• [RECORDS TO USE]
====================

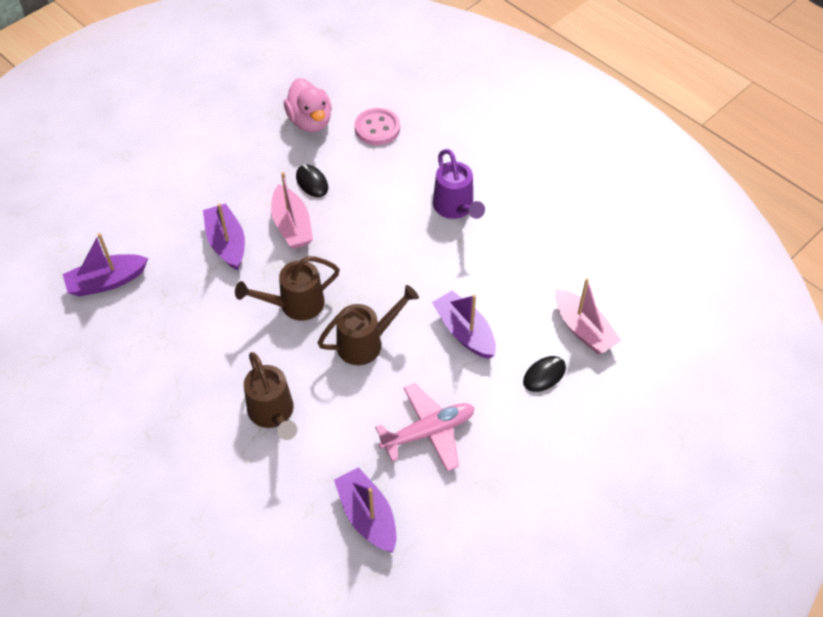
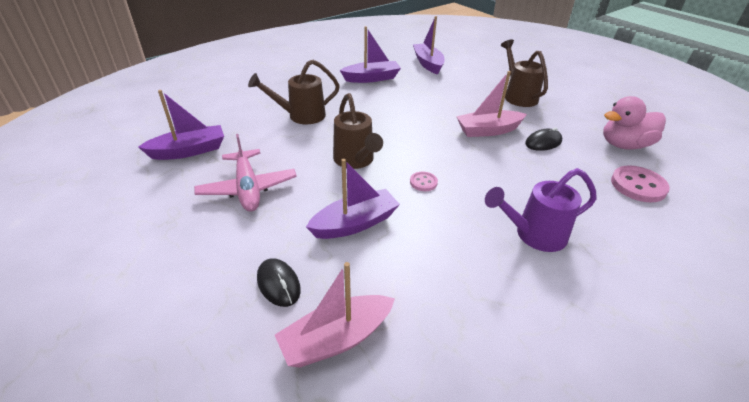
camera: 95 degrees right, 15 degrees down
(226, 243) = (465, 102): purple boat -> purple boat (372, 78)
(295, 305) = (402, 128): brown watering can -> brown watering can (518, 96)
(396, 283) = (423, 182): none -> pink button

====================

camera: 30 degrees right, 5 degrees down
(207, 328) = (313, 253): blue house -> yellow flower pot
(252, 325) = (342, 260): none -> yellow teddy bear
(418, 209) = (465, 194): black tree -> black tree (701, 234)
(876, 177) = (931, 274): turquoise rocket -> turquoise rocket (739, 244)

====================

• [PROMPT] Check all the records above and select each line where the string "yellow" is found.

• [EXERCISE RESPONSE]
(207, 328) = (313, 253): blue house -> yellow flower pot
(252, 325) = (342, 260): none -> yellow teddy bear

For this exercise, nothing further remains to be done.